▸ **Object change descriptions**
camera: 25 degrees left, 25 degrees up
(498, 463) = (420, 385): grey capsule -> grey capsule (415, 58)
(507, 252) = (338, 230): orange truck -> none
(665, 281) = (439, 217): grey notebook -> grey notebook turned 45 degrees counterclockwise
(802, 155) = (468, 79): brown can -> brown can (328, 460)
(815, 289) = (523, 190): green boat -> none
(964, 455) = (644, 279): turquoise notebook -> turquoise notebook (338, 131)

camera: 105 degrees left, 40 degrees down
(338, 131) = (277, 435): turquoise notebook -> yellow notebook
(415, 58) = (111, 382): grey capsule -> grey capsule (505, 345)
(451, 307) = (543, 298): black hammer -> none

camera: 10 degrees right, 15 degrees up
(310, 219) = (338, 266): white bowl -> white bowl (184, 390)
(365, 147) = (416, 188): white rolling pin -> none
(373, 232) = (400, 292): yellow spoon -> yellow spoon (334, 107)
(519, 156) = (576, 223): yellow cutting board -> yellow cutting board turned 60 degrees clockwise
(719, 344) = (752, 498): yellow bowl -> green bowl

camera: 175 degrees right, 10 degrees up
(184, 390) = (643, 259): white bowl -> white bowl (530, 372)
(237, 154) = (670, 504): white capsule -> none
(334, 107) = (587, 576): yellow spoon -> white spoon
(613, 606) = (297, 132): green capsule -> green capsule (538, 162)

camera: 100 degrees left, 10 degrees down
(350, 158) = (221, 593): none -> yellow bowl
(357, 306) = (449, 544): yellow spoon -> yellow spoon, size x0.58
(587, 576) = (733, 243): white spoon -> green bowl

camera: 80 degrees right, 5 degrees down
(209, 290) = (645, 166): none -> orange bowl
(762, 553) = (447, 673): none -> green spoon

▸ **WHAT THE TASK REQUIRES**
Up to and including the final line of the data above, please copy every line exactly, starting from the one that contains "(587, 576) = (733, 243): white".

▸ **ANSWER SPACE**
(587, 576) = (733, 243): white spoon -> green bowl

camera: 80 degrees right, 5 degrees down
(209, 290) = (645, 166): none -> orange bowl
(762, 553) = (447, 673): none -> green spoon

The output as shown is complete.